BEGIN

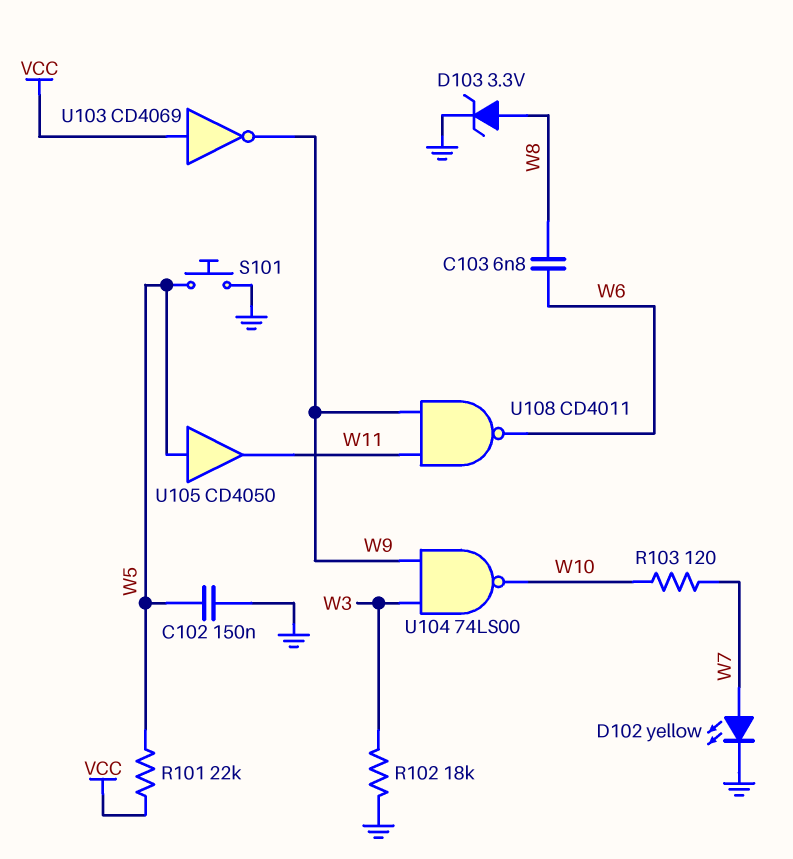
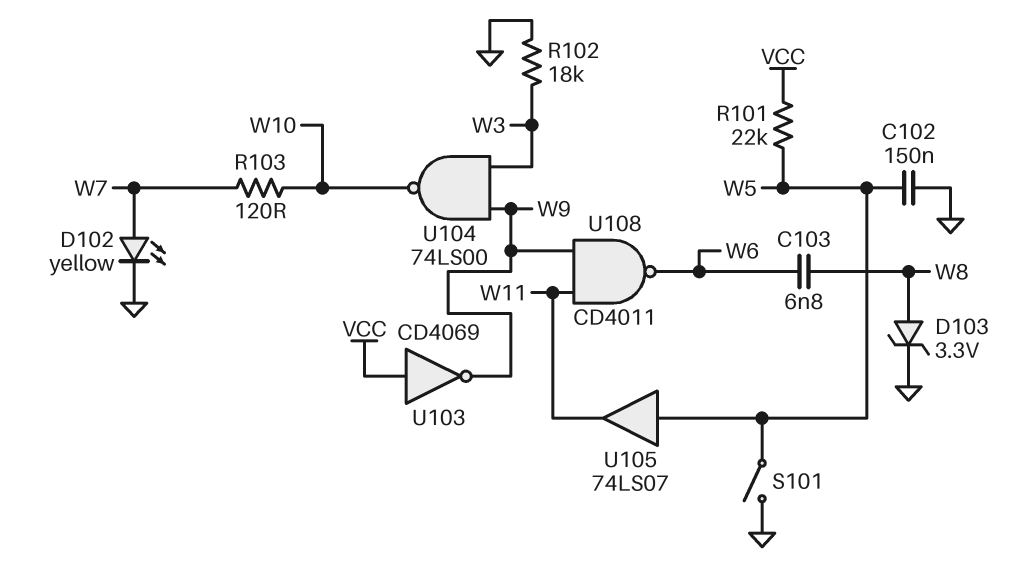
S101: button (GND, W5) -> switch (GND, W5)
U105: buffer CD4050 (in W5, out W11) -> buffer 74LS07 (in W5, out W11)

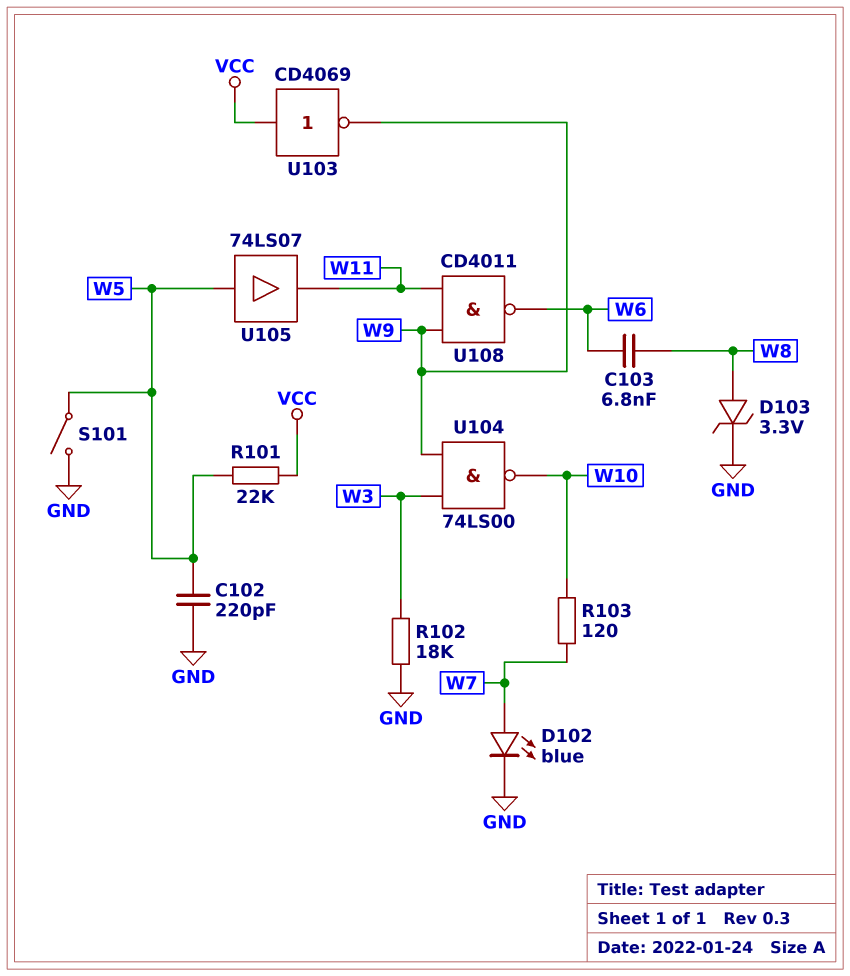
C102: 150nF (GND, W5) -> 220pF (GND, W5)
D102: LED yellow (A W7, K GND) -> LED blue (A W7, K GND)

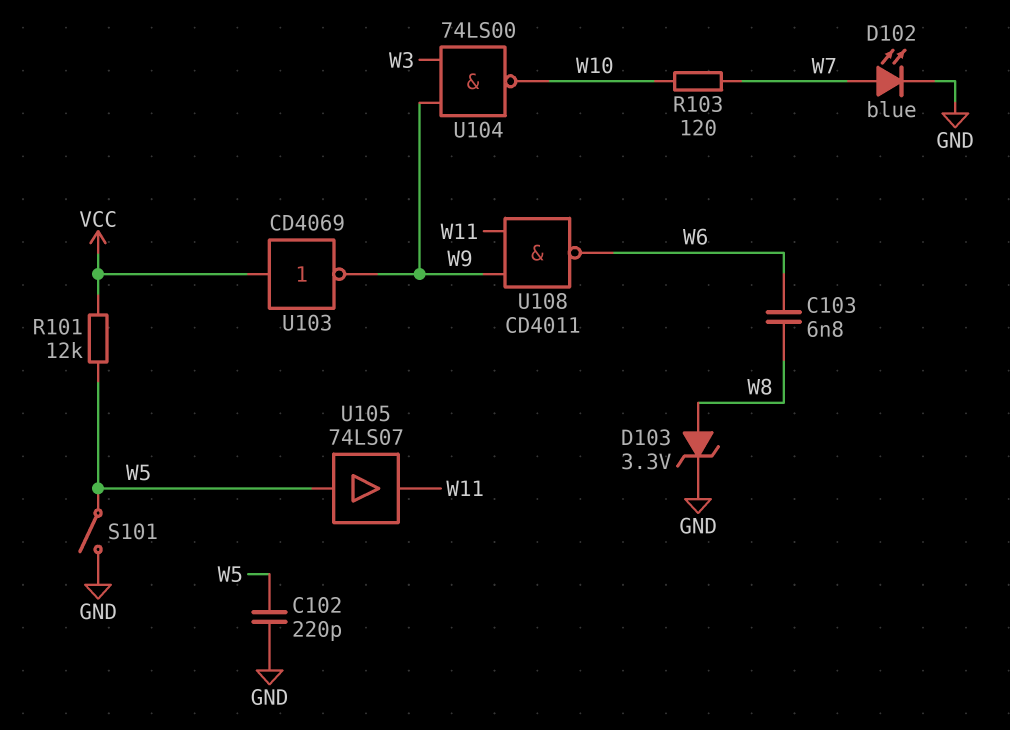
R101: 22k (VCC, W5) -> 12k (VCC, W5)
R102: 18k (GND, W3) -> none

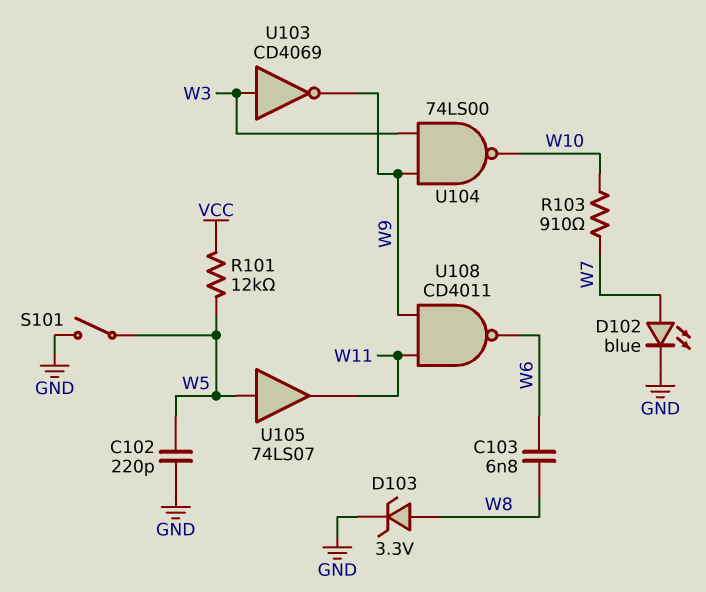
R103: 120 (W7, W10) -> 910 (W7, W10)
U103: NOT CD4069 (in VCC, out W9) -> NOT CD4069 (in W3, out W9)

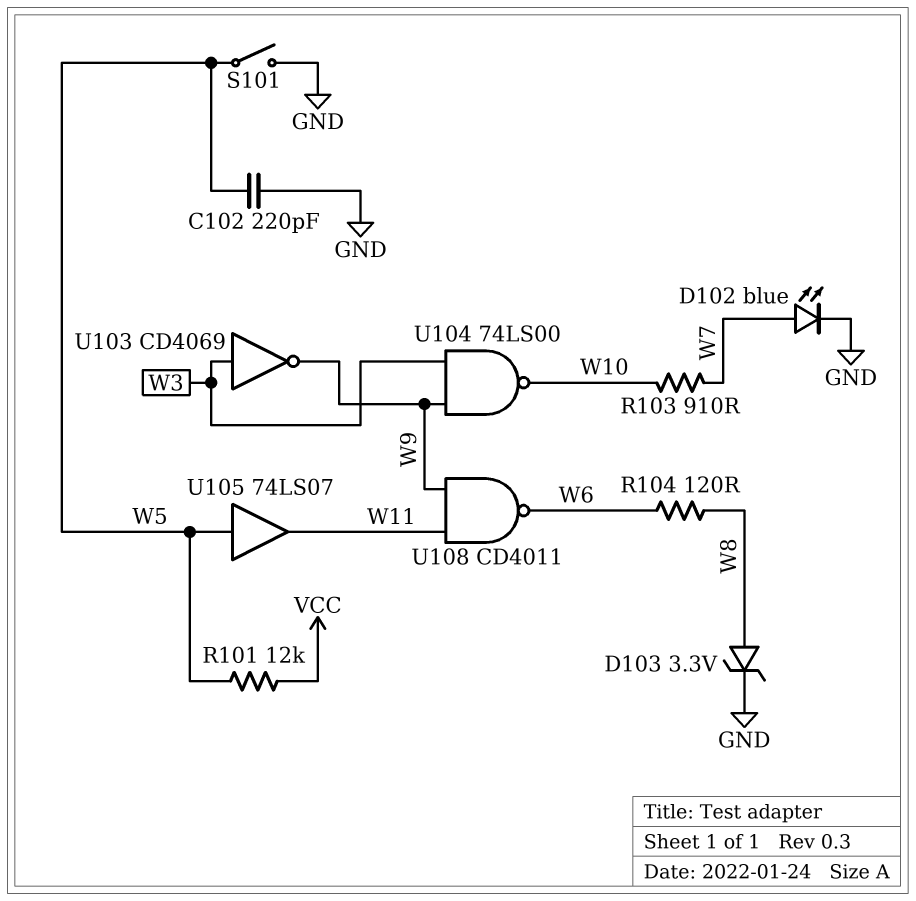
C103: 6.8nF (W6, W8) -> none
R104: none -> 120 (W6, W8)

END

- _Problem description_
What the answer needs is every line from the one containing "U103: NOT CD4069" through the final line of the data above, copied exactly, without pictures.

- _Response to the exercise_
U103: NOT CD4069 (in VCC, out W9) -> NOT CD4069 (in W3, out W9)

C103: 6.8nF (W6, W8) -> none
R104: none -> 120 (W6, W8)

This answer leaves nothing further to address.